_The data:_
Content starts

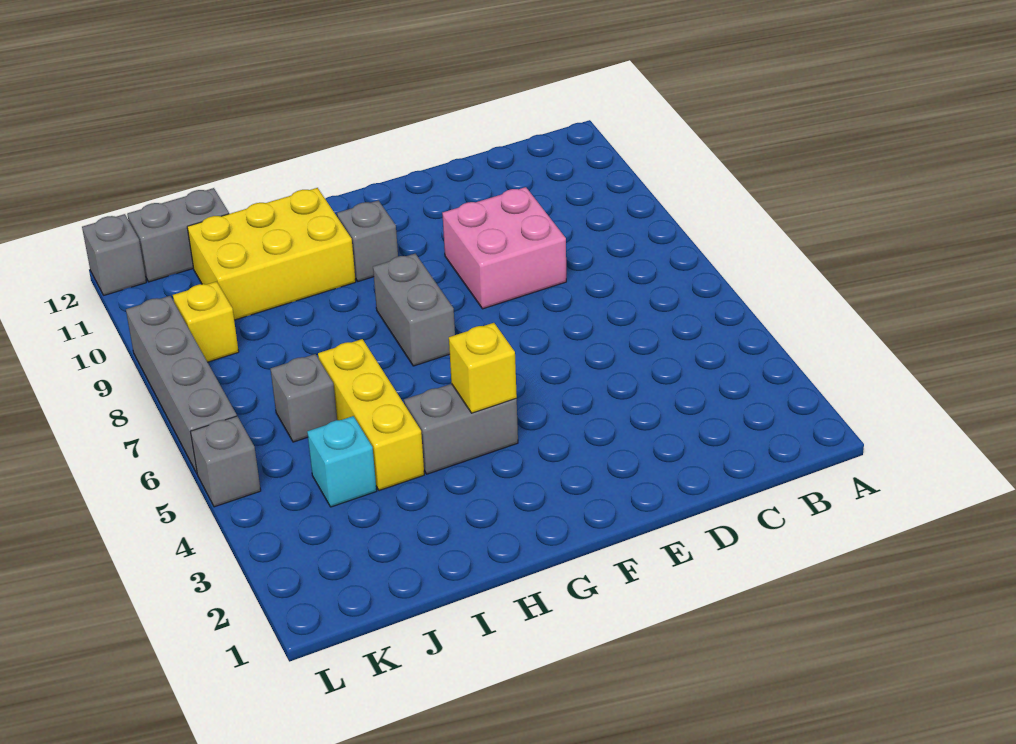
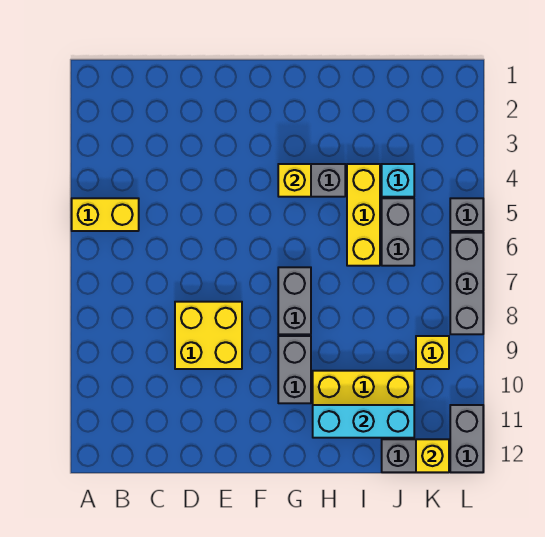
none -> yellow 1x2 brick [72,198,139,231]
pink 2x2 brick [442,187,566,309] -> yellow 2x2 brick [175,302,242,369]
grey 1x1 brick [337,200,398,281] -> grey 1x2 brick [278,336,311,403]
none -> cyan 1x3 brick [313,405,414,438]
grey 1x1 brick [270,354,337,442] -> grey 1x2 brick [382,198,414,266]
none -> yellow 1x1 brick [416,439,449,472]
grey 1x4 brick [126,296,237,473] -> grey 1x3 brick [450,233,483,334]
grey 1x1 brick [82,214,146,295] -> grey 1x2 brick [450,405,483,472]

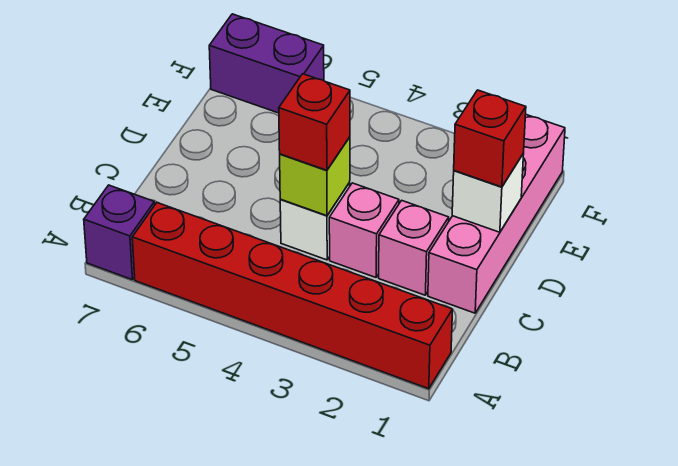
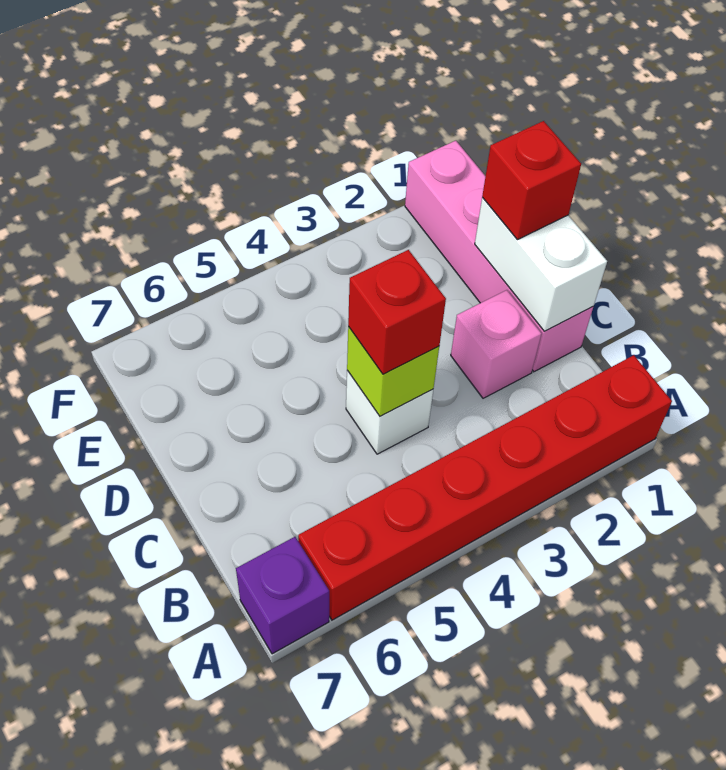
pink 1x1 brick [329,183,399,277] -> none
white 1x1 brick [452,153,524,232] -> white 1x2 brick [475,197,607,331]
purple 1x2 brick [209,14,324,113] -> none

Content ends
Content starts

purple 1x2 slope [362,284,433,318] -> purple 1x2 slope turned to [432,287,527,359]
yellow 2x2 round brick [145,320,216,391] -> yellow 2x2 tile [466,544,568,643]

Content ends
Content starts

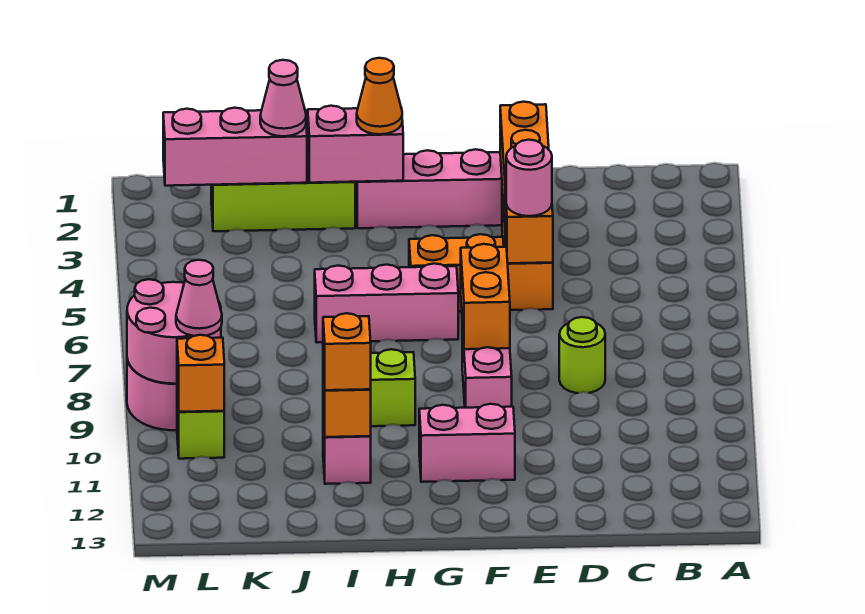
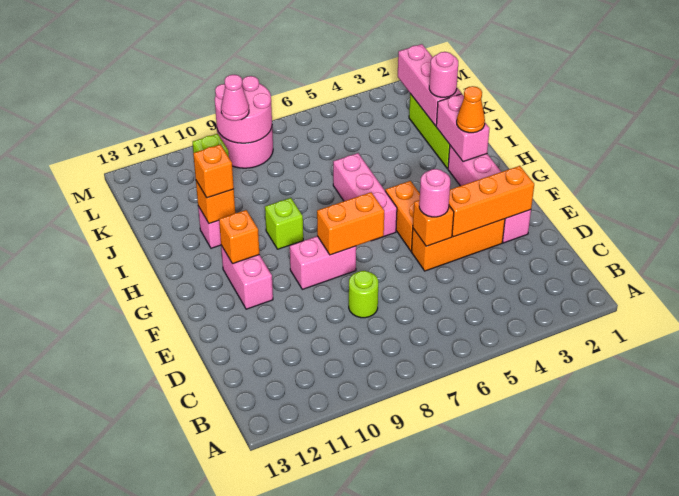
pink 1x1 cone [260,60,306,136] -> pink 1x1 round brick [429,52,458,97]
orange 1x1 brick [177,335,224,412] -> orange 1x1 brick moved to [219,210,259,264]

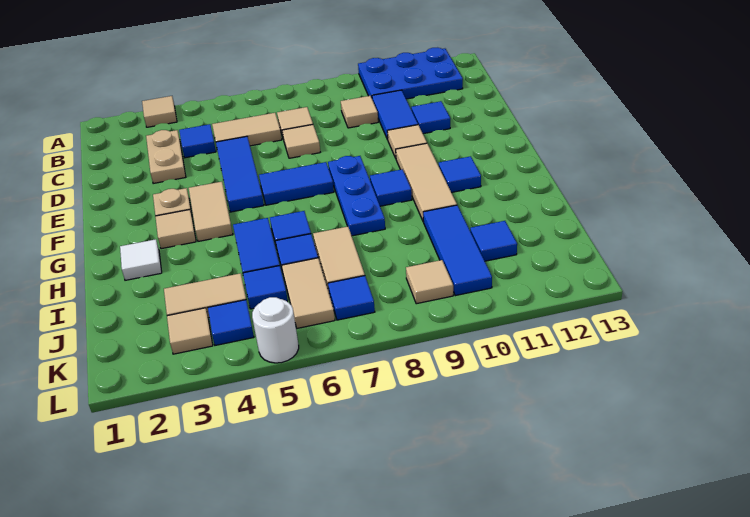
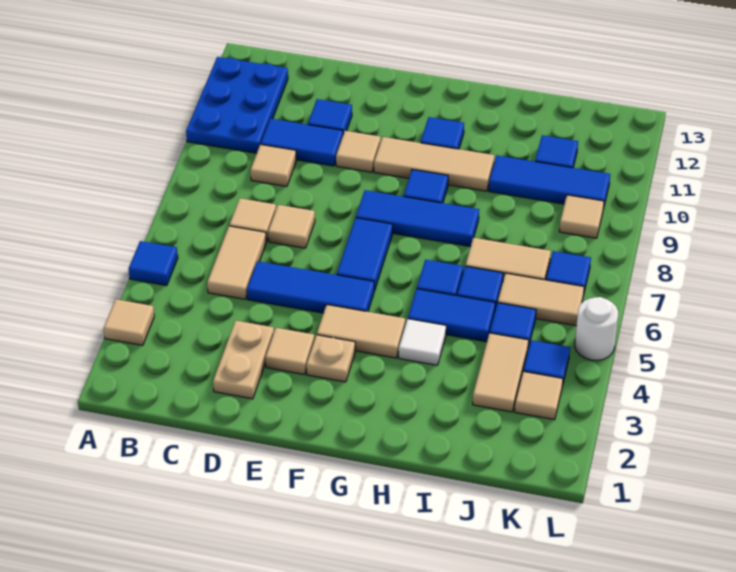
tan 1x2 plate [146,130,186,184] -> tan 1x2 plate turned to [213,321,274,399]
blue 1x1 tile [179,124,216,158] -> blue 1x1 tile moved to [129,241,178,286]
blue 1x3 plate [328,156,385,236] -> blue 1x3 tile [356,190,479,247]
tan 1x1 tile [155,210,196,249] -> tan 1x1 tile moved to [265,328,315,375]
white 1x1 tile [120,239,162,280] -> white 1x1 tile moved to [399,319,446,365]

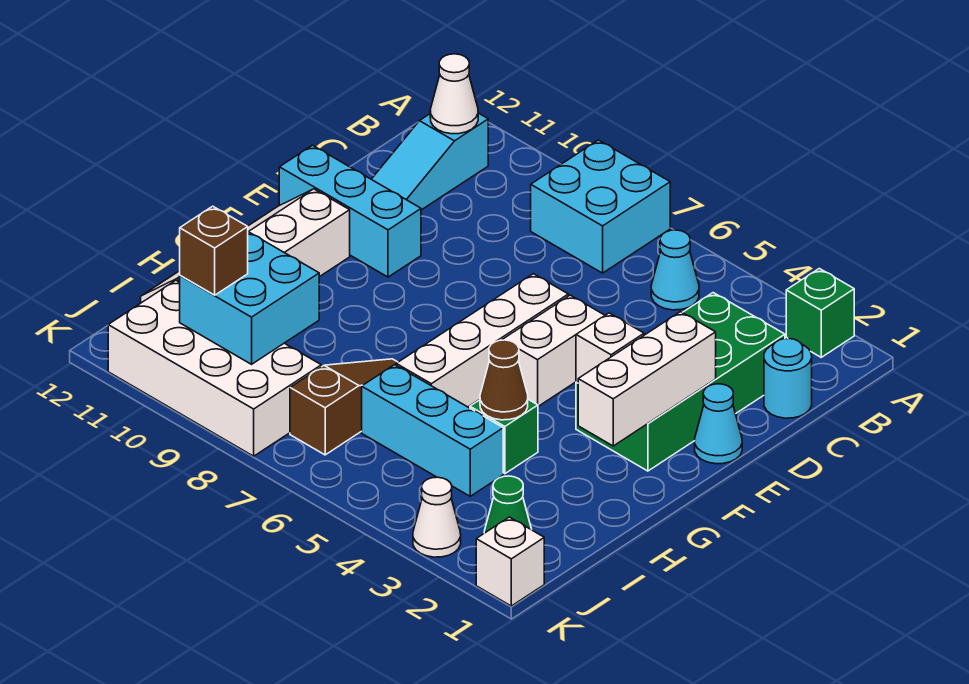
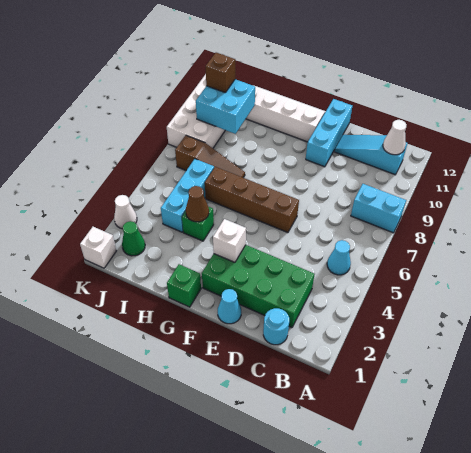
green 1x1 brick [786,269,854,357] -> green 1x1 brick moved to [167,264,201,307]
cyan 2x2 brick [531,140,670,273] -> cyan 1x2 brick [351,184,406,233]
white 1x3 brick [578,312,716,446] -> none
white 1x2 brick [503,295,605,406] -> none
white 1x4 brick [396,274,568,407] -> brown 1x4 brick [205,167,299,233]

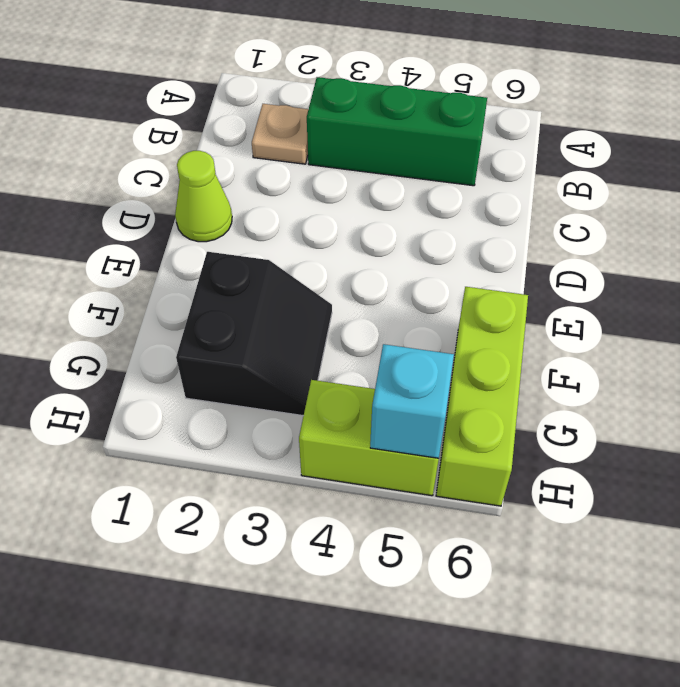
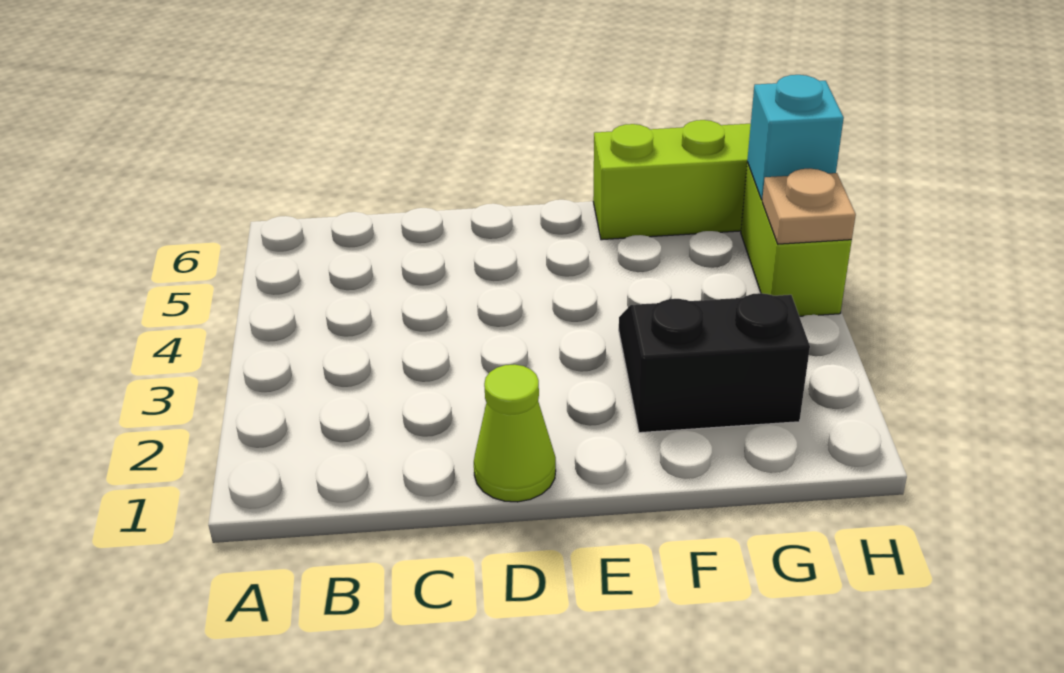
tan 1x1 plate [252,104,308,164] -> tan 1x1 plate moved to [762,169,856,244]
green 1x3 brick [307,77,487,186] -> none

Content ends

_Problem to solve:_
Look back at the data above. Transcribe exactly the lines starting at the line that contains "green 1x1 brick [786,269,854,357]" and ending at the line that contains "white 1x4 brick".

_Answer to this problem:_
green 1x1 brick [786,269,854,357] -> green 1x1 brick moved to [167,264,201,307]
cyan 2x2 brick [531,140,670,273] -> cyan 1x2 brick [351,184,406,233]
white 1x3 brick [578,312,716,446] -> none
white 1x2 brick [503,295,605,406] -> none
white 1x4 brick [396,274,568,407] -> brown 1x4 brick [205,167,299,233]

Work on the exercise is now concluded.